* _Record extracts_
————————
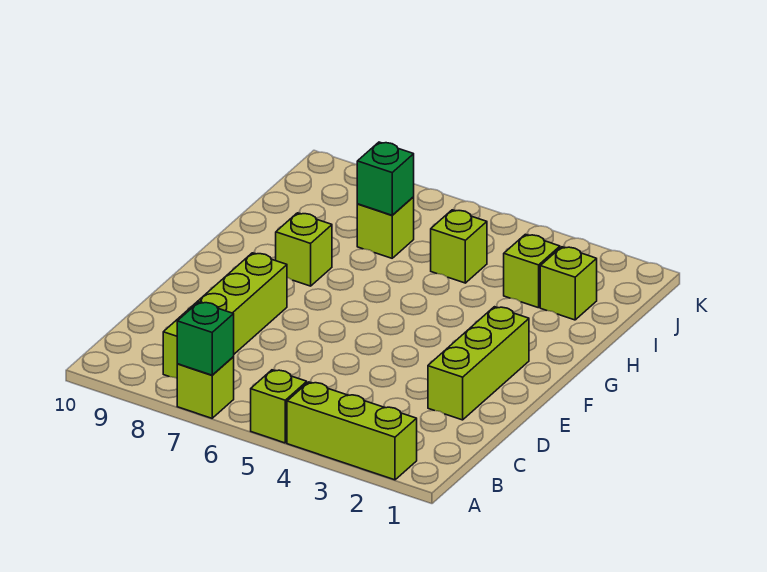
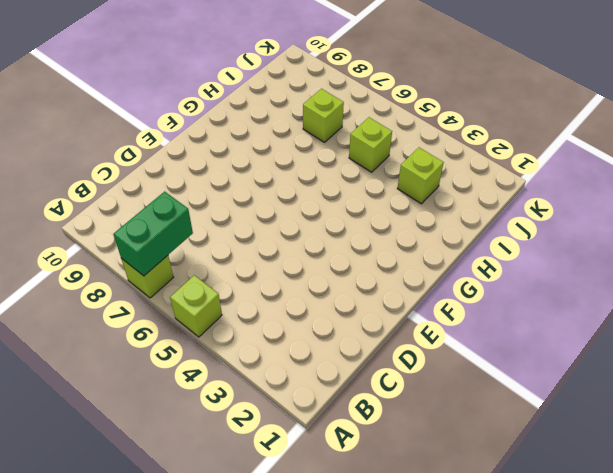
green brick A7:B7 level 2 -> green brick A7 level 2
none -> lime brick A2:A4 level 1
none -> lime brick B8:E8 level 1
none -> lime brick D2:F2 level 1

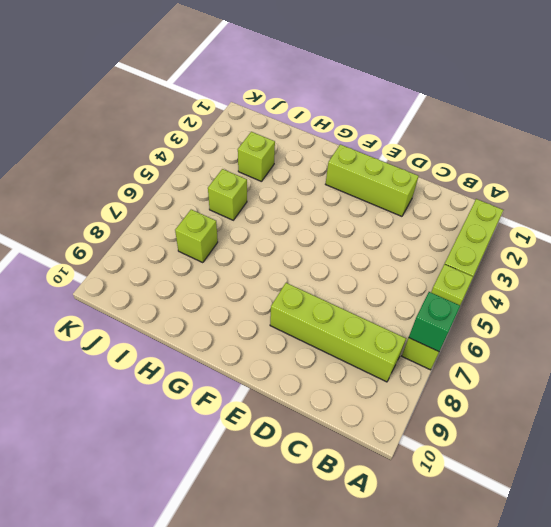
none -> lime brick G8 level 1
none -> lime brick I2 level 1
none -> green brick I7 level 2

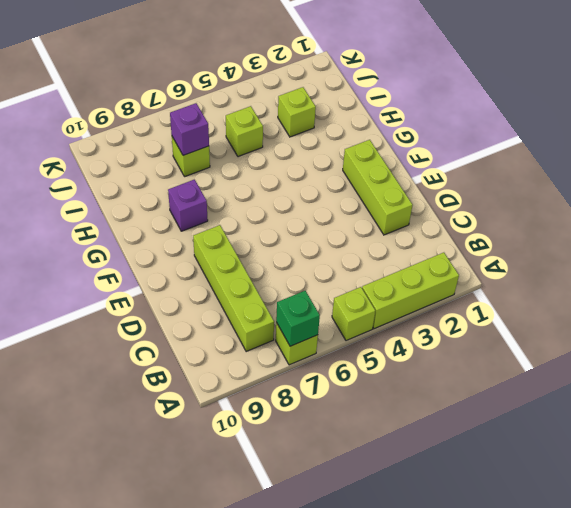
purple brick G8 level 1 -> lime brick G8 level 1
purple brick I7 level 2 -> green brick I7 level 2
none -> lime brick I2 level 1

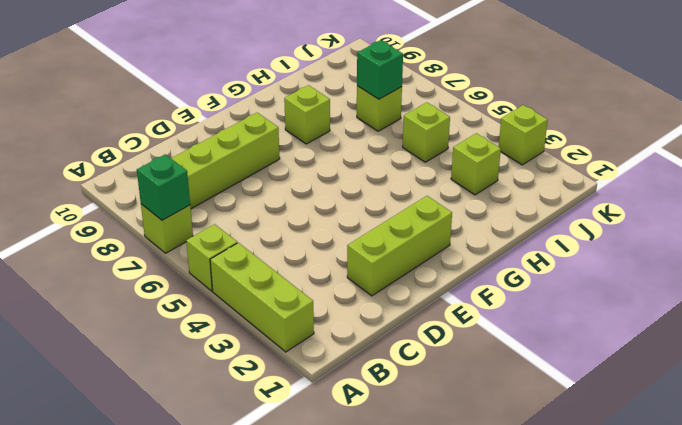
lime brick K3 level 1 -> lime brick I2 level 1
————————
* _Your task_
Transcribe all of the records exactly, without reproducing their pictures.

* _Result of the exercise_
green brick A7:B7 level 2 -> green brick A7 level 2
none -> lime brick A2:A4 level 1
none -> lime brick B8:E8 level 1
none -> lime brick D2:F2 level 1

none -> lime brick G8 level 1
none -> lime brick I2 level 1
none -> green brick I7 level 2

purple brick G8 level 1 -> lime brick G8 level 1
purple brick I7 level 2 -> green brick I7 level 2
none -> lime brick I2 level 1

lime brick K3 level 1 -> lime brick I2 level 1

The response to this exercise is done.